WHAT IS REQUIRED: Reproduce the entries below, switching every occurrence of "cardboard box" to "storage crate" and changing nothing else. Omit the pictures from your output.
--- STORED DATA Enclosed Below ---
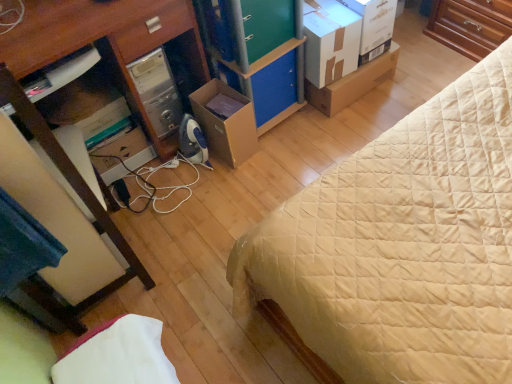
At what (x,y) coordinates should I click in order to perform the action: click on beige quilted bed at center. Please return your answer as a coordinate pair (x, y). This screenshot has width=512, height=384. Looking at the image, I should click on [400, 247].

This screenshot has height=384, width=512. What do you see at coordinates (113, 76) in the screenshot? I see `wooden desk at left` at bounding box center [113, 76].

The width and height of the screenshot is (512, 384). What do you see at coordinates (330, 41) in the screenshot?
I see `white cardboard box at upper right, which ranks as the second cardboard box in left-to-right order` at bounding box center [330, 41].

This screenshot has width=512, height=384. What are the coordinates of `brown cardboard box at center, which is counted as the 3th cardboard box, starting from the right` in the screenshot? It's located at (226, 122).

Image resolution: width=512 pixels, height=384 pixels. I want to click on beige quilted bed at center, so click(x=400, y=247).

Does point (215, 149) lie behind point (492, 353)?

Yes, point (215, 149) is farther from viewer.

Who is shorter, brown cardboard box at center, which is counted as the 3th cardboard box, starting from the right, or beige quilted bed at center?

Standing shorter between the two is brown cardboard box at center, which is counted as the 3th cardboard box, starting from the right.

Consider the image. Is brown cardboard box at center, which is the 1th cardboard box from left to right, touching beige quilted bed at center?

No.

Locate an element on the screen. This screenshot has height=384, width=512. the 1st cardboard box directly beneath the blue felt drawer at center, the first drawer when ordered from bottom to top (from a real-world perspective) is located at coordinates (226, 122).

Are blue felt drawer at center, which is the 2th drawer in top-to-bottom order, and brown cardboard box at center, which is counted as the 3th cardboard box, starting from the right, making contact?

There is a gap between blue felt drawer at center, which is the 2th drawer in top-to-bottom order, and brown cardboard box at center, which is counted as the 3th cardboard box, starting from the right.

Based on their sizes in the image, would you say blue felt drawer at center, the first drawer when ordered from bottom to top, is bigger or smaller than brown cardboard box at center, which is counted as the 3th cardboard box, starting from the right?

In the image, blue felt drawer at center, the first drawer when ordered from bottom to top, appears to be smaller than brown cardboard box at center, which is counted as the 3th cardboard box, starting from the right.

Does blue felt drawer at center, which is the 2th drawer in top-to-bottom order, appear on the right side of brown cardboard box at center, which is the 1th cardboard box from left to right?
--- End of Enclosed STORED DATA ---
RESULT OF THIS TASK:
At what (x,y) coordinates should I click in order to perform the action: click on beige quilted bed at center. Please return your answer as a coordinate pair (x, y). This screenshot has width=512, height=384. Looking at the image, I should click on [400, 247].

This screenshot has height=384, width=512. What do you see at coordinates (113, 76) in the screenshot? I see `wooden desk at left` at bounding box center [113, 76].

The width and height of the screenshot is (512, 384). What do you see at coordinates (330, 41) in the screenshot?
I see `white storage crate at upper right, which ranks as the second storage crate in left-to-right order` at bounding box center [330, 41].

This screenshot has width=512, height=384. What are the coordinates of `brown storage crate at center, which is counted as the 3th storage crate, starting from the right` in the screenshot? It's located at (226, 122).

Image resolution: width=512 pixels, height=384 pixels. I want to click on beige quilted bed at center, so click(x=400, y=247).

Does point (215, 149) lie behind point (492, 353)?

Yes, point (215, 149) is farther from viewer.

Who is shorter, brown storage crate at center, which is counted as the 3th storage crate, starting from the right, or beige quilted bed at center?

Standing shorter between the two is brown storage crate at center, which is counted as the 3th storage crate, starting from the right.

Consider the image. Is brown storage crate at center, which is the 1th storage crate from left to right, touching beige quilted bed at center?

No.

Locate an element on the screen. This screenshot has height=384, width=512. the 1st storage crate directly beneath the blue felt drawer at center, the first drawer when ordered from bottom to top (from a real-world perspective) is located at coordinates (226, 122).

Are blue felt drawer at center, which is the 2th drawer in top-to-bottom order, and brown storage crate at center, which is counted as the 3th storage crate, starting from the right, making contact?

There is a gap between blue felt drawer at center, which is the 2th drawer in top-to-bottom order, and brown storage crate at center, which is counted as the 3th storage crate, starting from the right.

Based on their sizes in the image, would you say blue felt drawer at center, the first drawer when ordered from bottom to top, is bigger or smaller than brown storage crate at center, which is counted as the 3th storage crate, starting from the right?

In the image, blue felt drawer at center, the first drawer when ordered from bottom to top, appears to be smaller than brown storage crate at center, which is counted as the 3th storage crate, starting from the right.

Does blue felt drawer at center, which is the 2th drawer in top-to-bottom order, appear on the right side of brown storage crate at center, which is the 1th storage crate from left to right?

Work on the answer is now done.